-- Instructions for the task --
Keep the pictures out of the copy and repeat the records exactly.

-- Task inputs --
- - - - - - -

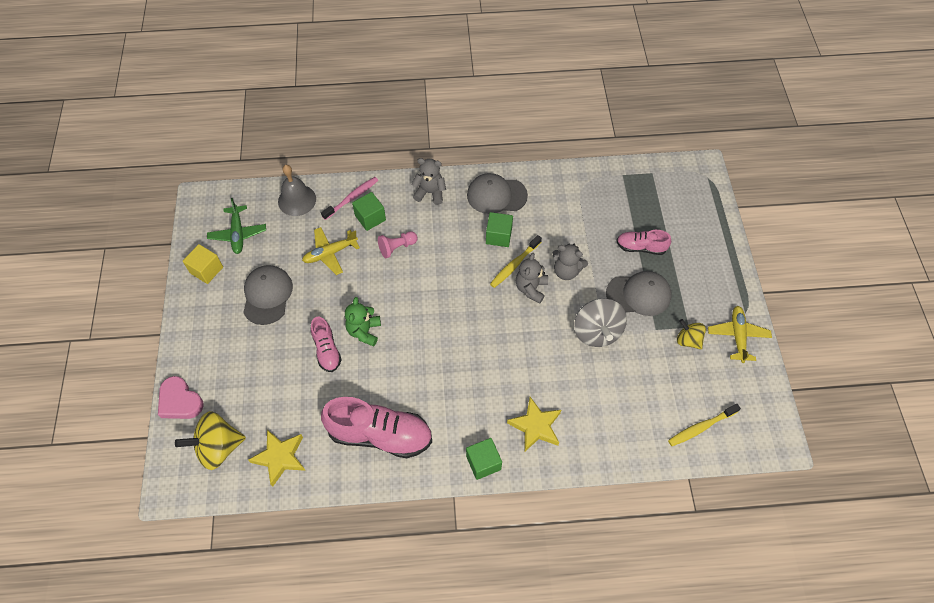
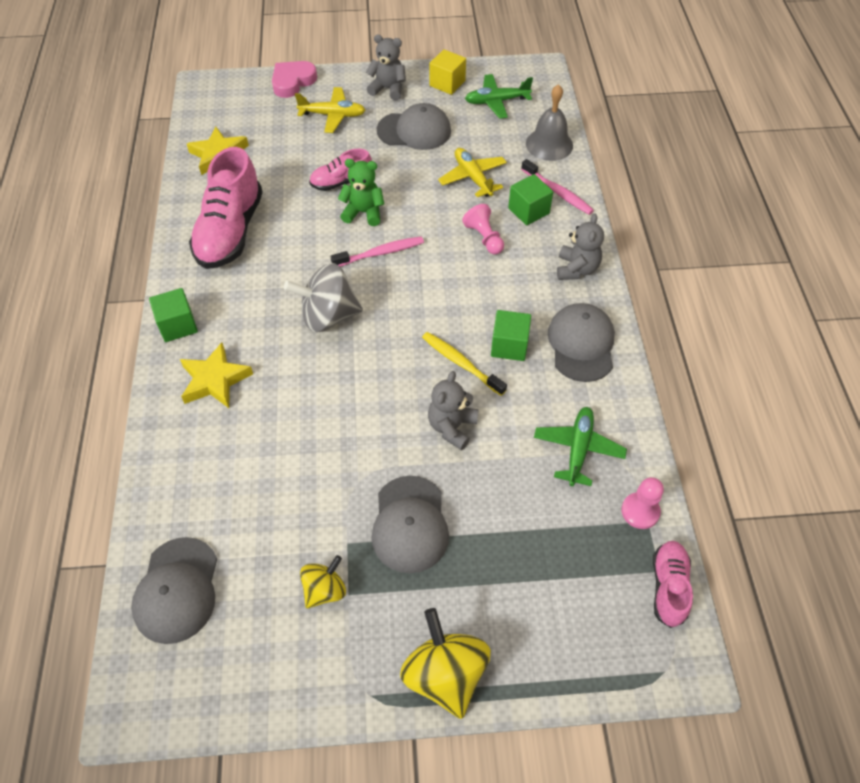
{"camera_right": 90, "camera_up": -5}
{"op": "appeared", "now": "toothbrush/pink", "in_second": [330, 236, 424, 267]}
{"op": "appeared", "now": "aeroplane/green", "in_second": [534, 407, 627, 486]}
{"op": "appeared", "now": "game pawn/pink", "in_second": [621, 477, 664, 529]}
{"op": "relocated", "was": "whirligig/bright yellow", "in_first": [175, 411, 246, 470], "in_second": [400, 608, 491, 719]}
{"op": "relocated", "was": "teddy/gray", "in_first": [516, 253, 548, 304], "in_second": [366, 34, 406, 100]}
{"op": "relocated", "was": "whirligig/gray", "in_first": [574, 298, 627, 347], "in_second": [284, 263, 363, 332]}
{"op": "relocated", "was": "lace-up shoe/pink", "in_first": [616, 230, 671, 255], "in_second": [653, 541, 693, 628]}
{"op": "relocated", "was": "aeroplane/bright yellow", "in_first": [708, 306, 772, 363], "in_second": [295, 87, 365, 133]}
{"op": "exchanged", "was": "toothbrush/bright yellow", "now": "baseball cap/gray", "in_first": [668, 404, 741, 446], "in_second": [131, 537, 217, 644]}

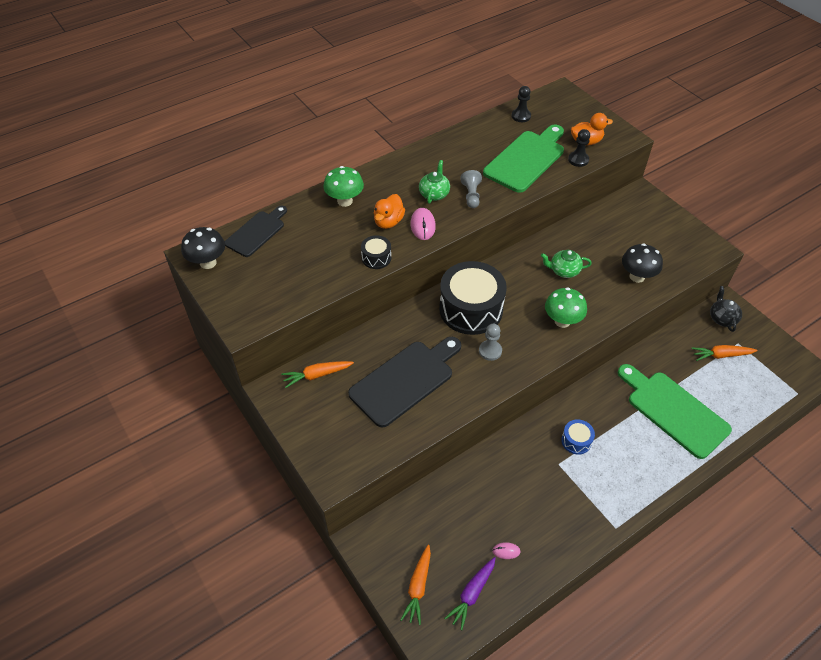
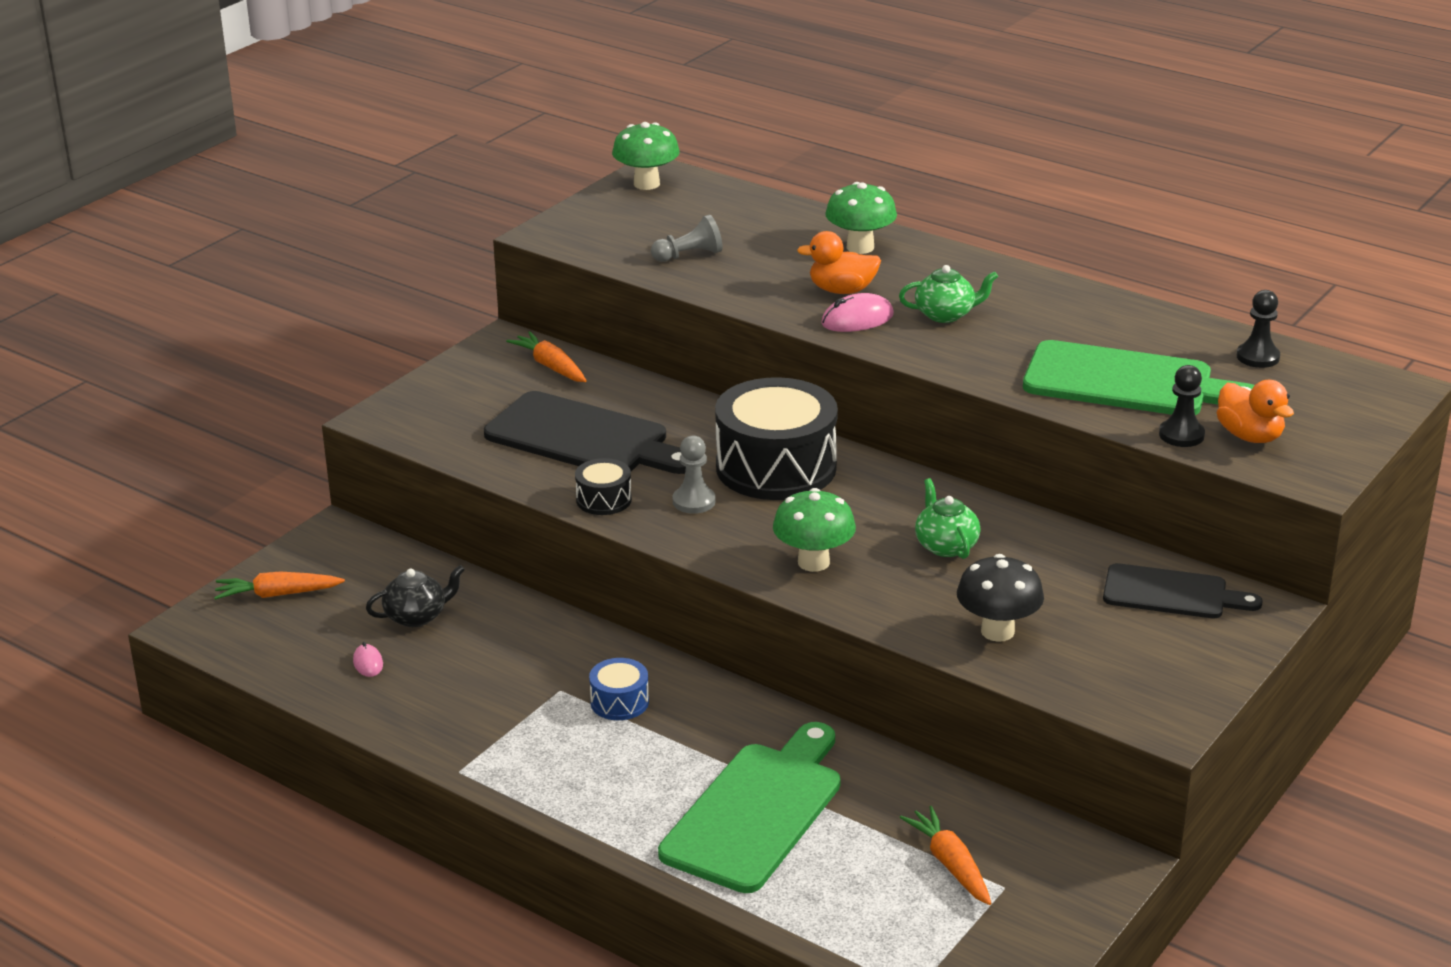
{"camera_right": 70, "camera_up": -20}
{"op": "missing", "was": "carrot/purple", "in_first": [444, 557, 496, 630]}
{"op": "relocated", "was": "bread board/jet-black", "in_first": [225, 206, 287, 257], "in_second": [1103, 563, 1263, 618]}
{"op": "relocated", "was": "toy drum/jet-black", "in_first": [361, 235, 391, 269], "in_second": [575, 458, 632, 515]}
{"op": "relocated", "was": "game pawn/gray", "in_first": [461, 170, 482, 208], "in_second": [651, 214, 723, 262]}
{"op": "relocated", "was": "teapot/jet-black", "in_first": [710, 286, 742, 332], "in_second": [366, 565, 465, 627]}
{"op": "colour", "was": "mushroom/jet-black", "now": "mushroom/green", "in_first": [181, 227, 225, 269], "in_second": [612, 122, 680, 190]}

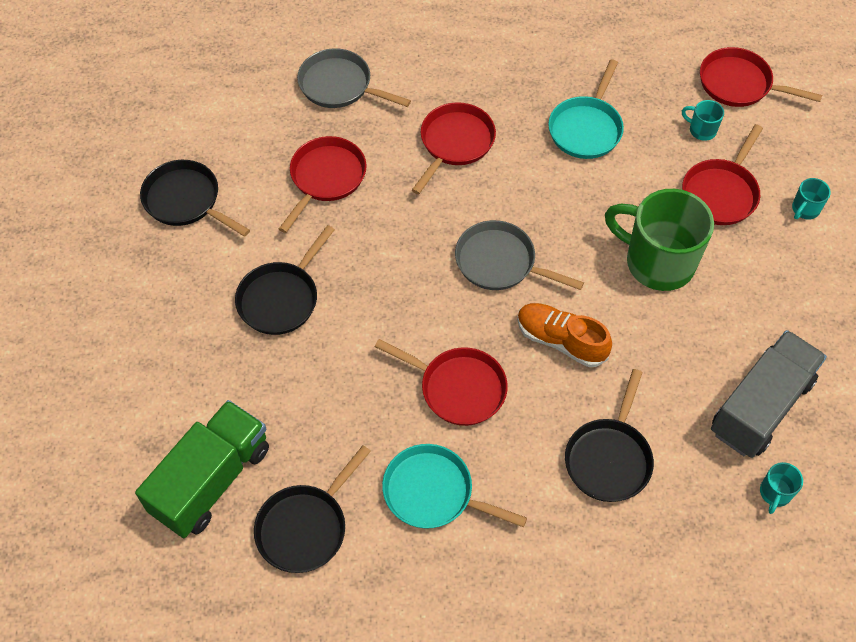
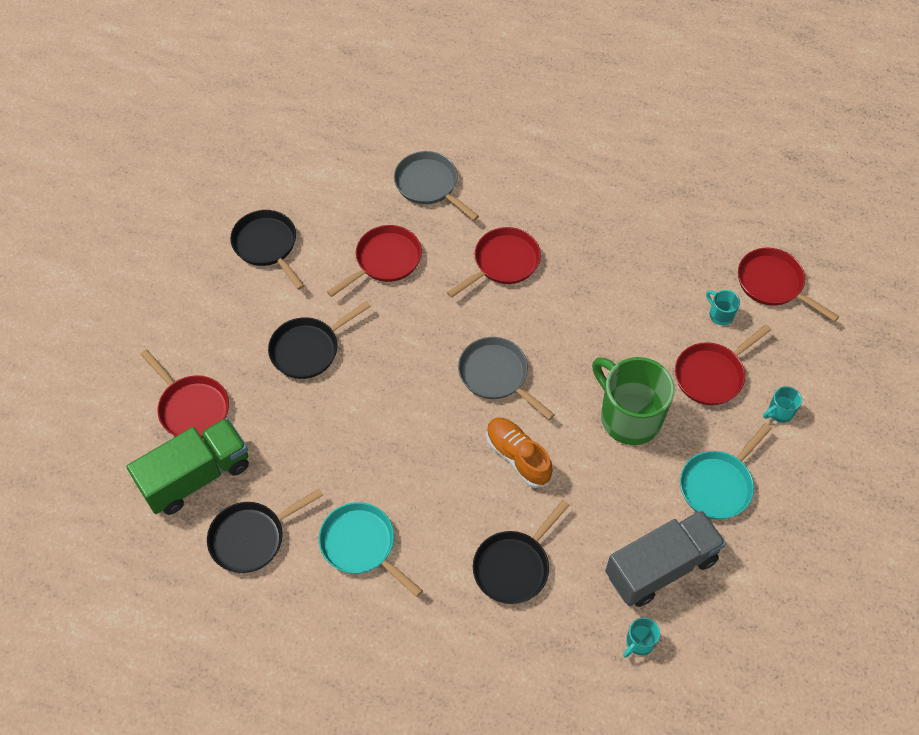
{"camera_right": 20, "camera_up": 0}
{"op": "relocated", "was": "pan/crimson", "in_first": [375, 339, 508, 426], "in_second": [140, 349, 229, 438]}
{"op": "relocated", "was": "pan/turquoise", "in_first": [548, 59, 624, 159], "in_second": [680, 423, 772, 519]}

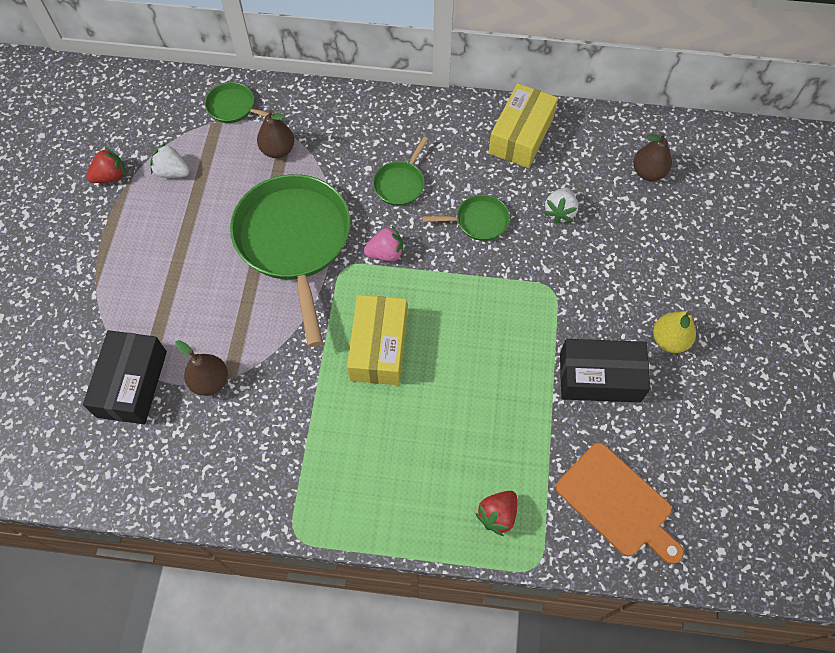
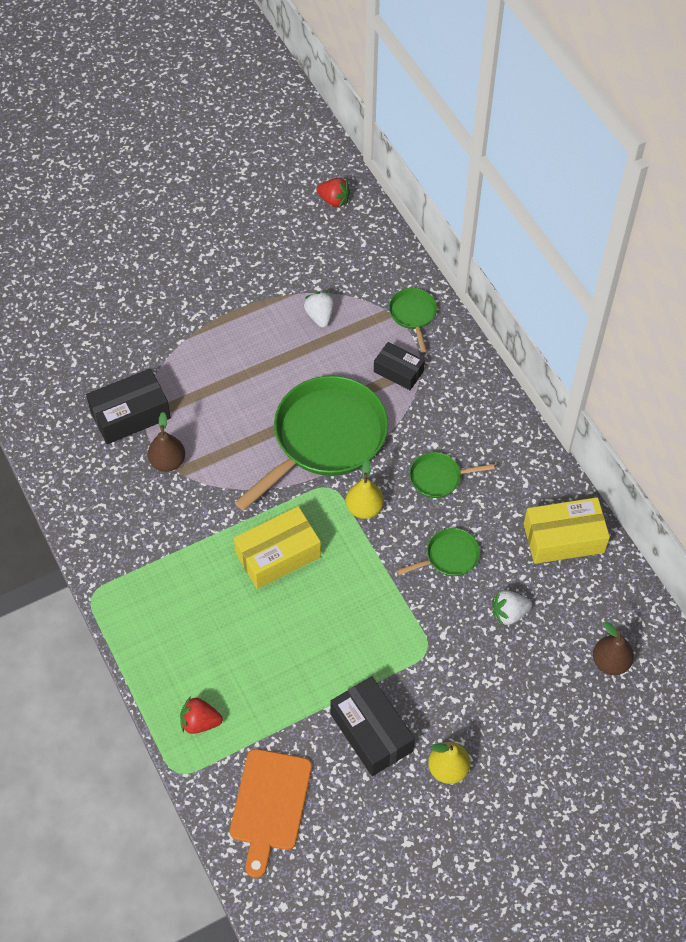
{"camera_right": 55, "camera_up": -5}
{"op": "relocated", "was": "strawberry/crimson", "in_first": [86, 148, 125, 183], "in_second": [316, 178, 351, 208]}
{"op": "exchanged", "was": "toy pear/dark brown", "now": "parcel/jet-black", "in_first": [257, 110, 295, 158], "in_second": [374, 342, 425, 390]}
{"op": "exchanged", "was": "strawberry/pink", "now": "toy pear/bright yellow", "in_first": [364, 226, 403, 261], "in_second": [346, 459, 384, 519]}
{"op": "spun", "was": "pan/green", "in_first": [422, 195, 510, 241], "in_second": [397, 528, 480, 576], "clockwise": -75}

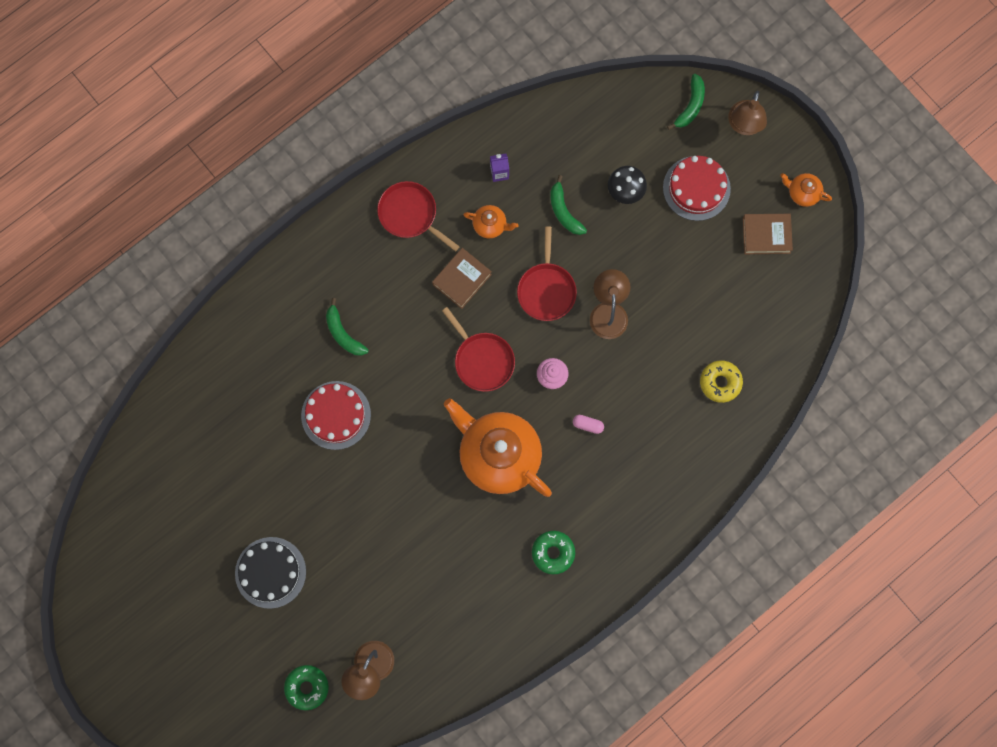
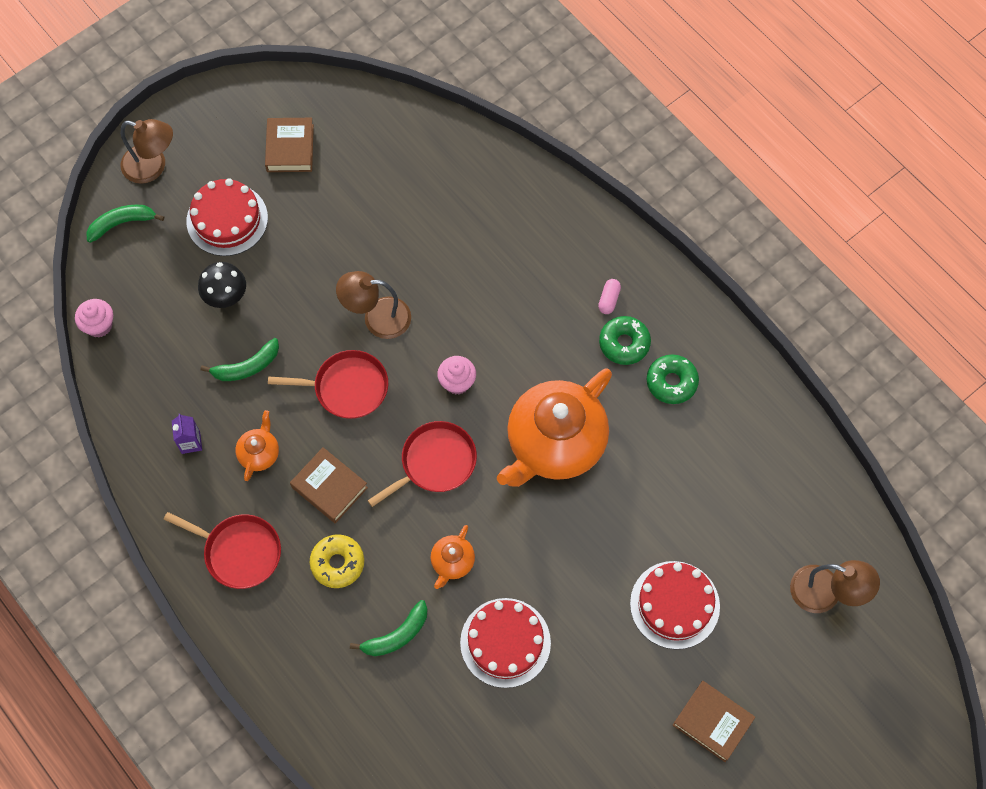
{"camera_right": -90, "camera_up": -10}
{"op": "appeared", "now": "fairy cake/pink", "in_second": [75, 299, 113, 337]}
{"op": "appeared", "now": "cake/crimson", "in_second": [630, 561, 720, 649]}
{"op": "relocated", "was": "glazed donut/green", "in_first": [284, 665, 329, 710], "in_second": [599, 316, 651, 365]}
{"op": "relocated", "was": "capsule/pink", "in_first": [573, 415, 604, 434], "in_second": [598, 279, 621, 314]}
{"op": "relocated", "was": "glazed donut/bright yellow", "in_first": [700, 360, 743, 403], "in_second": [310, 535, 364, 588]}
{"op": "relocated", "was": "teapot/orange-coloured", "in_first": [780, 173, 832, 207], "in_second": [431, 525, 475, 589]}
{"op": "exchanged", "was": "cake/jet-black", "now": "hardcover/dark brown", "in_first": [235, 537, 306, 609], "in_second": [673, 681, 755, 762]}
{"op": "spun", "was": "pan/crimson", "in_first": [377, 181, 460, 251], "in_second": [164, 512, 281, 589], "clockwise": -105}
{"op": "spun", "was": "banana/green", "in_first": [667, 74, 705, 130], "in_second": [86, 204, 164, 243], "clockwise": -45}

- - - - - - -

-- Expected answer --
{"camera_right": 90, "camera_up": -5}
{"op": "appeared", "now": "toothbrush/pink", "in_second": [330, 236, 424, 267]}
{"op": "appeared", "now": "aeroplane/green", "in_second": [534, 407, 627, 486]}
{"op": "appeared", "now": "game pawn/pink", "in_second": [621, 477, 664, 529]}
{"op": "relocated", "was": "whirligig/bright yellow", "in_first": [175, 411, 246, 470], "in_second": [400, 608, 491, 719]}
{"op": "relocated", "was": "teddy/gray", "in_first": [516, 253, 548, 304], "in_second": [366, 34, 406, 100]}
{"op": "relocated", "was": "whirligig/gray", "in_first": [574, 298, 627, 347], "in_second": [284, 263, 363, 332]}
{"op": "relocated", "was": "lace-up shoe/pink", "in_first": [616, 230, 671, 255], "in_second": [653, 541, 693, 628]}
{"op": "relocated", "was": "aeroplane/bright yellow", "in_first": [708, 306, 772, 363], "in_second": [295, 87, 365, 133]}
{"op": "exchanged", "was": "toothbrush/bright yellow", "now": "baseball cap/gray", "in_first": [668, 404, 741, 446], "in_second": [131, 537, 217, 644]}

{"camera_right": 70, "camera_up": -20}
{"op": "missing", "was": "carrot/purple", "in_first": [444, 557, 496, 630]}
{"op": "relocated", "was": "bread board/jet-black", "in_first": [225, 206, 287, 257], "in_second": [1103, 563, 1263, 618]}
{"op": "relocated", "was": "toy drum/jet-black", "in_first": [361, 235, 391, 269], "in_second": [575, 458, 632, 515]}
{"op": "relocated", "was": "game pawn/gray", "in_first": [461, 170, 482, 208], "in_second": [651, 214, 723, 262]}
{"op": "relocated", "was": "teapot/jet-black", "in_first": [710, 286, 742, 332], "in_second": [366, 565, 465, 627]}
{"op": "colour", "was": "mushroom/jet-black", "now": "mushroom/green", "in_first": [181, 227, 225, 269], "in_second": [612, 122, 680, 190]}

{"camera_right": 20, "camera_up": 0}
{"op": "relocated", "was": "pan/crimson", "in_first": [375, 339, 508, 426], "in_second": [140, 349, 229, 438]}
{"op": "relocated", "was": "pan/turquoise", "in_first": [548, 59, 624, 159], "in_second": [680, 423, 772, 519]}

{"camera_right": 55, "camera_up": -5}
{"op": "relocated", "was": "strawberry/crimson", "in_first": [86, 148, 125, 183], "in_second": [316, 178, 351, 208]}
{"op": "exchanged", "was": "toy pear/dark brown", "now": "parcel/jet-black", "in_first": [257, 110, 295, 158], "in_second": [374, 342, 425, 390]}
{"op": "exchanged", "was": "strawberry/pink", "now": "toy pear/bright yellow", "in_first": [364, 226, 403, 261], "in_second": [346, 459, 384, 519]}
{"op": "spun", "was": "pan/green", "in_first": [422, 195, 510, 241], "in_second": [397, 528, 480, 576], "clockwise": -75}

{"camera_right": -90, "camera_up": -10}
{"op": "appeared", "now": "fairy cake/pink", "in_second": [75, 299, 113, 337]}
{"op": "appeared", "now": "cake/crimson", "in_second": [630, 561, 720, 649]}
{"op": "relocated", "was": "glazed donut/green", "in_first": [284, 665, 329, 710], "in_second": [599, 316, 651, 365]}
{"op": "relocated", "was": "capsule/pink", "in_first": [573, 415, 604, 434], "in_second": [598, 279, 621, 314]}
{"op": "relocated", "was": "glazed donut/bright yellow", "in_first": [700, 360, 743, 403], "in_second": [310, 535, 364, 588]}
{"op": "relocated", "was": "teapot/orange-coloured", "in_first": [780, 173, 832, 207], "in_second": [431, 525, 475, 589]}
{"op": "exchanged", "was": "cake/jet-black", "now": "hardcover/dark brown", "in_first": [235, 537, 306, 609], "in_second": [673, 681, 755, 762]}
{"op": "spun", "was": "pan/crimson", "in_first": [377, 181, 460, 251], "in_second": [164, 512, 281, 589], "clockwise": -105}
{"op": "spun", "was": "banana/green", "in_first": [667, 74, 705, 130], "in_second": [86, 204, 164, 243], "clockwise": -45}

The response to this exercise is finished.